(Data entries)
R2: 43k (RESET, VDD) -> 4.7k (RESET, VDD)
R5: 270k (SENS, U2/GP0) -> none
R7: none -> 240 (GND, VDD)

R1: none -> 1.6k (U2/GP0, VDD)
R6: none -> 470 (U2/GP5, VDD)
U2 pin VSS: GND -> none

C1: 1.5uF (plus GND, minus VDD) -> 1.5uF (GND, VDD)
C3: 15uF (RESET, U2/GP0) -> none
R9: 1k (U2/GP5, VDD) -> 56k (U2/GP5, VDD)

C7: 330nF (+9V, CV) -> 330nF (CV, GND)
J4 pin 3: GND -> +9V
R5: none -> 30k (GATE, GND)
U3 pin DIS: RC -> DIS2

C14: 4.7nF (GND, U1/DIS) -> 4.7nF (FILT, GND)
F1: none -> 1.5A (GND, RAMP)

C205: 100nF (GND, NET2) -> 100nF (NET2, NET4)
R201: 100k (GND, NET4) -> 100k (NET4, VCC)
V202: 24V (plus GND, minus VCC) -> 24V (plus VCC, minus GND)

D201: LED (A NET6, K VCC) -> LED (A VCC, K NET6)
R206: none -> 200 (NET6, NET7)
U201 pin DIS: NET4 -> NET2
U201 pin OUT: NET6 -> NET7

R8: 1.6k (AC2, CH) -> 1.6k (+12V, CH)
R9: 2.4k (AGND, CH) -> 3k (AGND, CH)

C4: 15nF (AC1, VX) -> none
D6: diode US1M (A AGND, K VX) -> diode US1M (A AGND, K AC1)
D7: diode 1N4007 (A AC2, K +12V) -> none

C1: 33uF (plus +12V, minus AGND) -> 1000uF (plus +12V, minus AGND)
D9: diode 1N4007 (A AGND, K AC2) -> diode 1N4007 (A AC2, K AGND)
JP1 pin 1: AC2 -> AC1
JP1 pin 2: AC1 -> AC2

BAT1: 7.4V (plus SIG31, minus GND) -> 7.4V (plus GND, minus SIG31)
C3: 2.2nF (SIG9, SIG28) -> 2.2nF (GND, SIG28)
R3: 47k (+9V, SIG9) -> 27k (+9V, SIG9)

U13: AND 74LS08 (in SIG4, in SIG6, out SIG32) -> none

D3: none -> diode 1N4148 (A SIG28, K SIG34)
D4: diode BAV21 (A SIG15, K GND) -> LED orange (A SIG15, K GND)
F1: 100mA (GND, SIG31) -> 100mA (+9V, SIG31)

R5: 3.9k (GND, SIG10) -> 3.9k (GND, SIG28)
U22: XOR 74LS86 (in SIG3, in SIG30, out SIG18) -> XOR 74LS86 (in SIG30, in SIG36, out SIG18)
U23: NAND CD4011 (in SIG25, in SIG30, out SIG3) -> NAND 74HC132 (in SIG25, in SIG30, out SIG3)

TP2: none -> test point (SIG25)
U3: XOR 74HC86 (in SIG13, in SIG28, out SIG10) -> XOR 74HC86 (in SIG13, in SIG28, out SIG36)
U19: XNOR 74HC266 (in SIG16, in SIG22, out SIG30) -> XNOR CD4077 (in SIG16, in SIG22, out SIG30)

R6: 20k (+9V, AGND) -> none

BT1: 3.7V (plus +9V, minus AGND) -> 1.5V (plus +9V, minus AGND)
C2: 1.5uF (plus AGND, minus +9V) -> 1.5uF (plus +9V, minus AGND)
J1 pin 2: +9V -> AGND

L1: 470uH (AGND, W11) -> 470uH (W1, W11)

Task prompt → What lines above hold the word "RESET"? Pull each one out.

Output for this task →
R2: 43k (RESET, VDD) -> 4.7k (RESET, VDD)
C3: 15uF (RESET, U2/GP0) -> none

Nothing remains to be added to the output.